*** Begin section ***

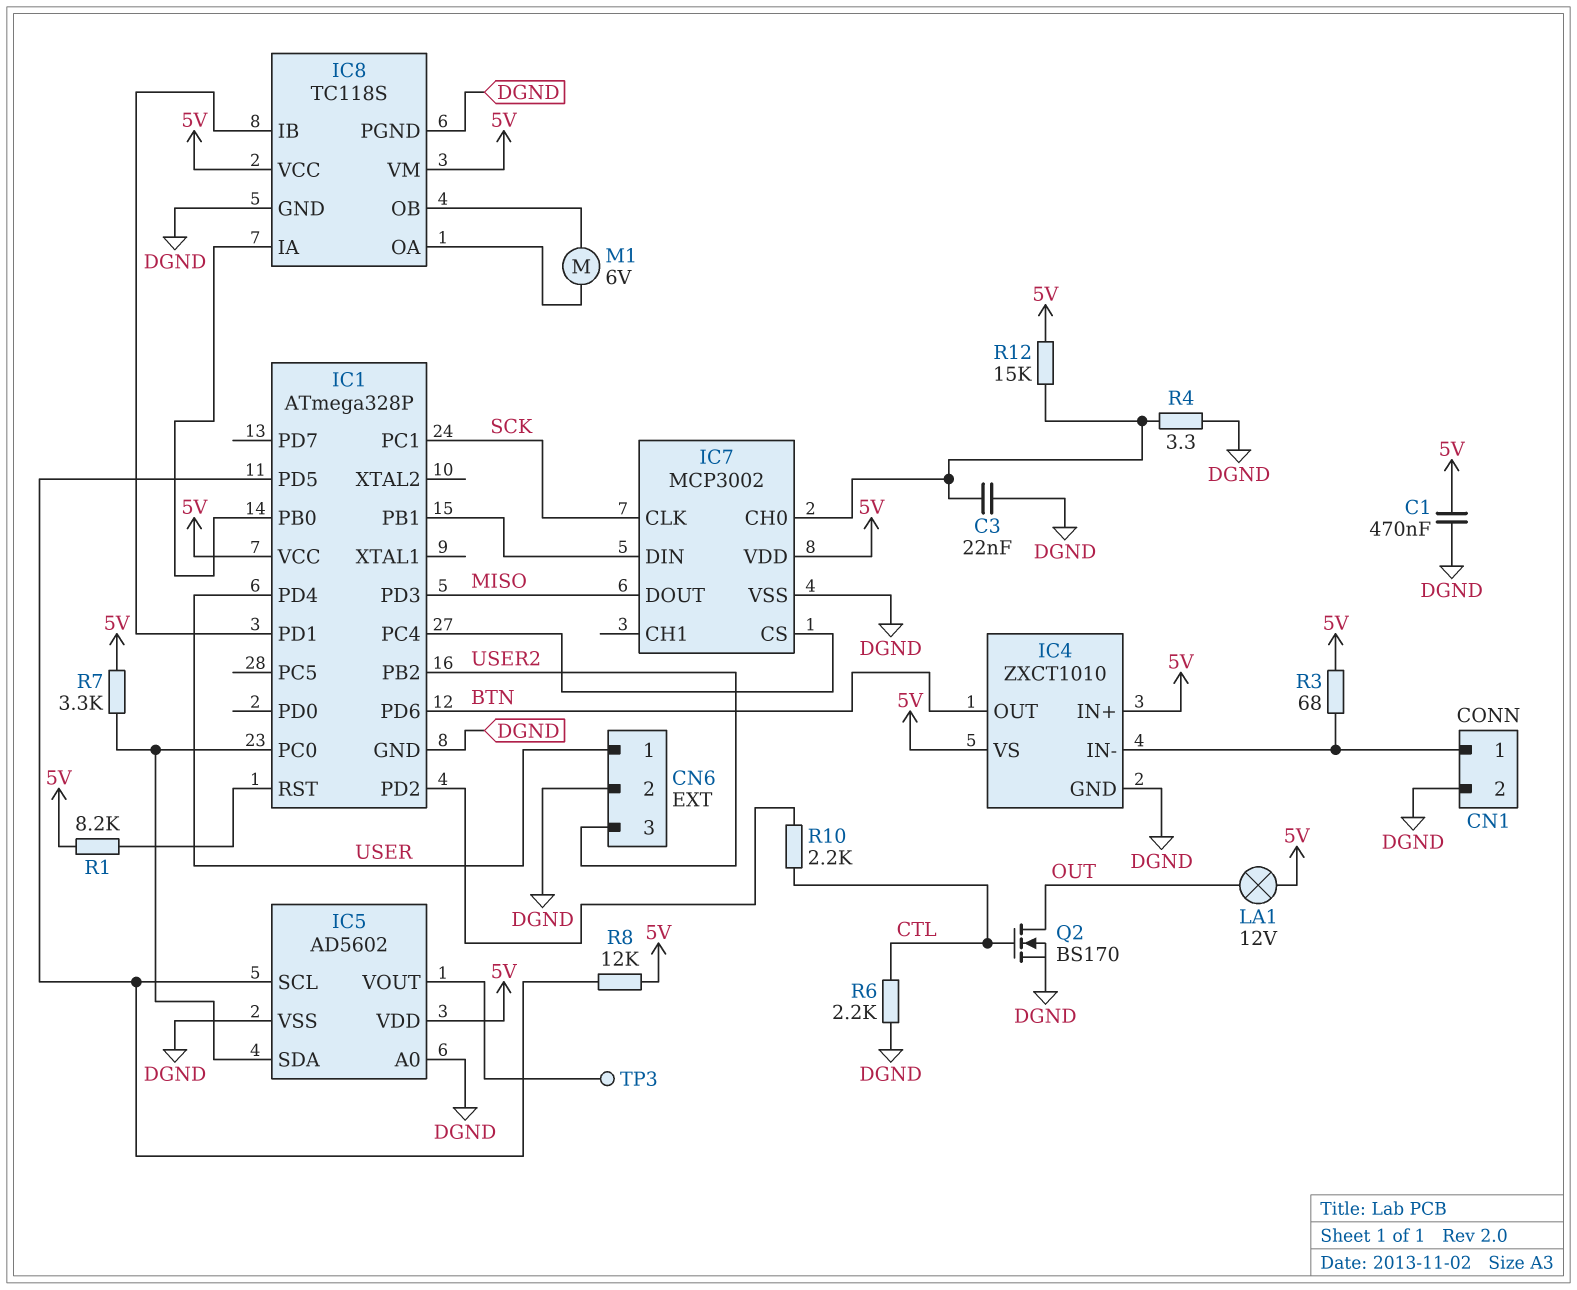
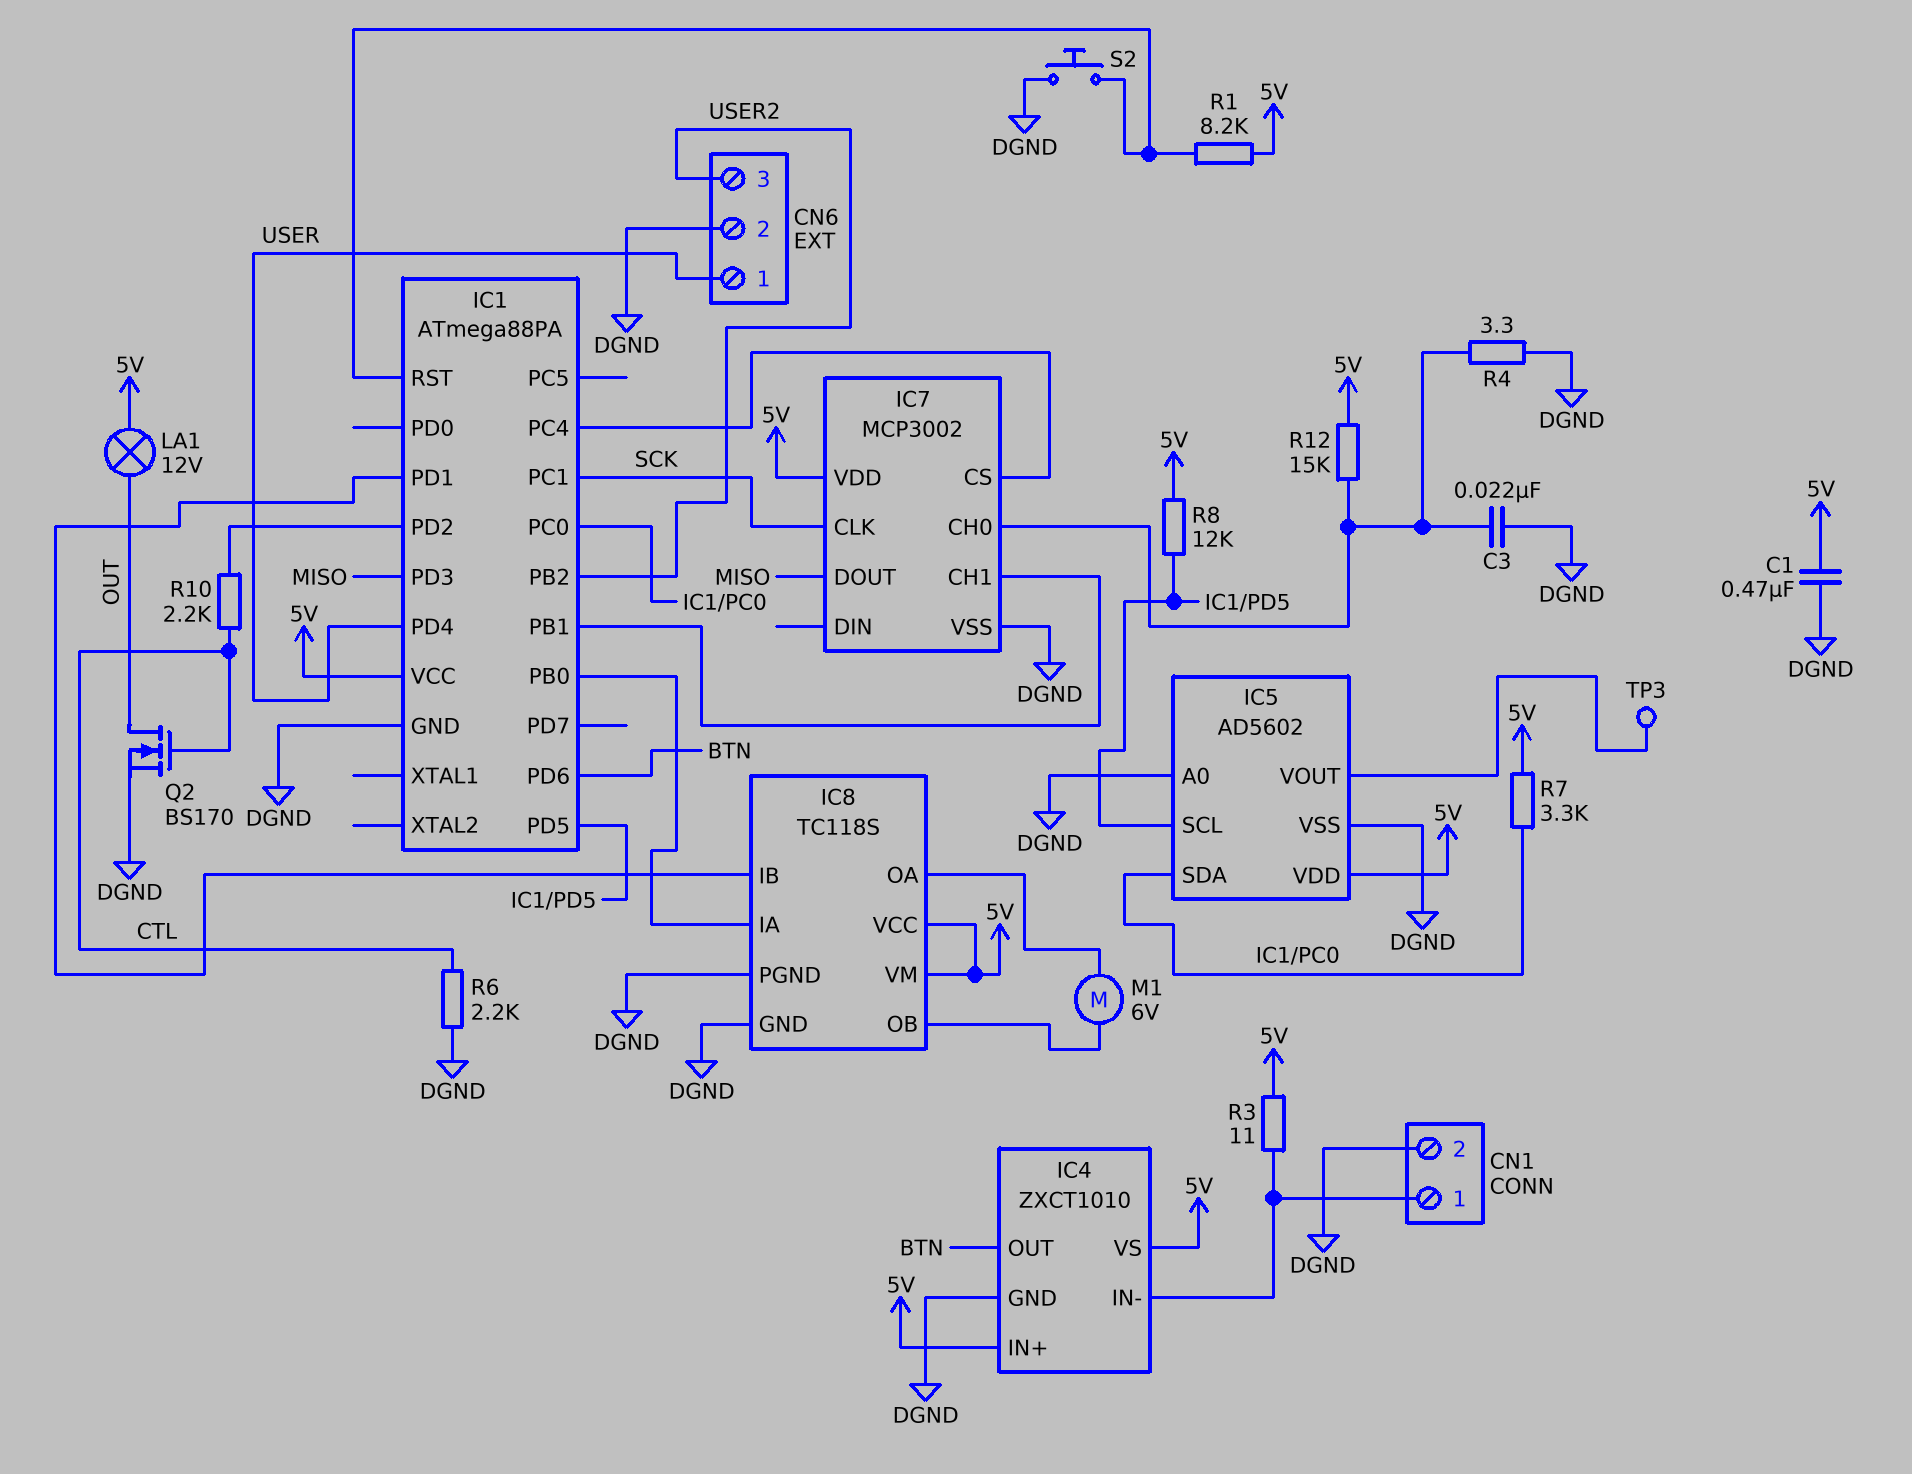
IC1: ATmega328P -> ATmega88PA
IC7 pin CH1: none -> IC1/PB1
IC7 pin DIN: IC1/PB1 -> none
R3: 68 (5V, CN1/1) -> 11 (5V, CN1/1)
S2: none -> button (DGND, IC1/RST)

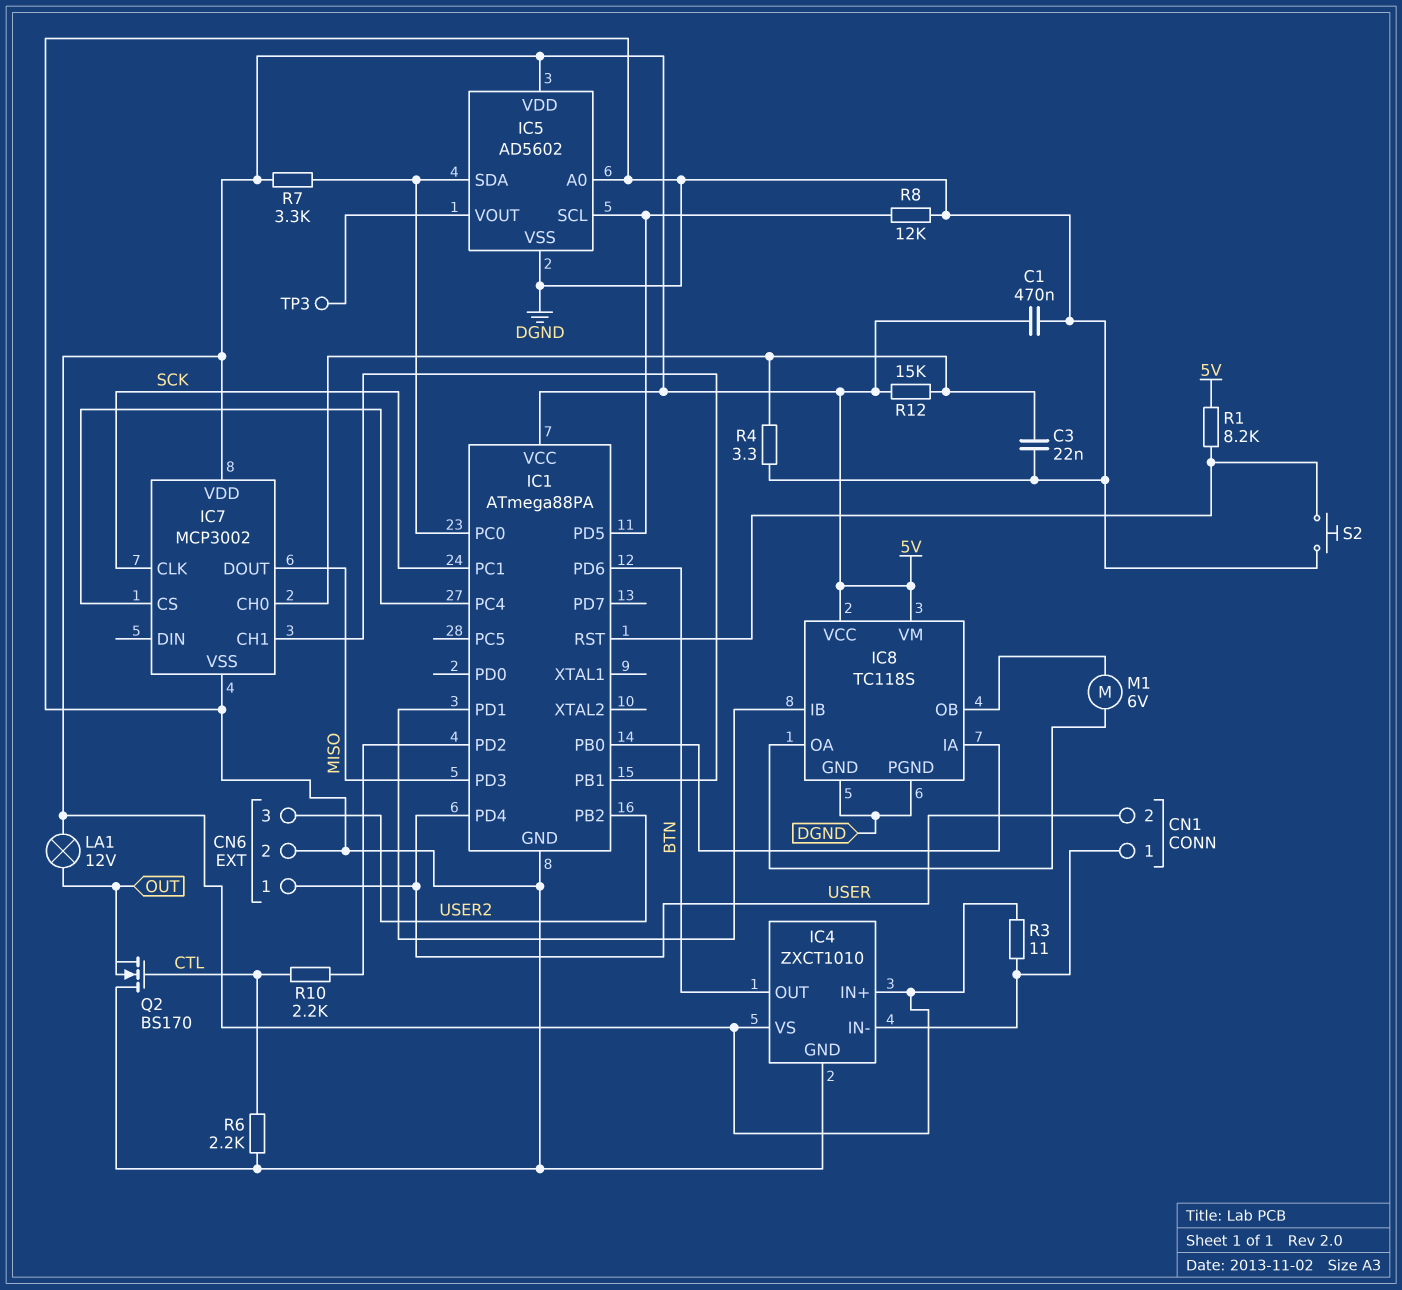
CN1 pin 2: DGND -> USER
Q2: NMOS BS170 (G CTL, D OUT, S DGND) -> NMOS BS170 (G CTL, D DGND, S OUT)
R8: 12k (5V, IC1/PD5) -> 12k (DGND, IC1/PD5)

*** End section ***

• **Work request**
A faithful copy of all the records is required, with the pictures left out.

• **Completed task**
IC1: ATmega328P -> ATmega88PA
IC7 pin CH1: none -> IC1/PB1
IC7 pin DIN: IC1/PB1 -> none
R3: 68 (5V, CN1/1) -> 11 (5V, CN1/1)
S2: none -> button (DGND, IC1/RST)

CN1 pin 2: DGND -> USER
Q2: NMOS BS170 (G CTL, D OUT, S DGND) -> NMOS BS170 (G CTL, D DGND, S OUT)
R8: 12k (5V, IC1/PD5) -> 12k (DGND, IC1/PD5)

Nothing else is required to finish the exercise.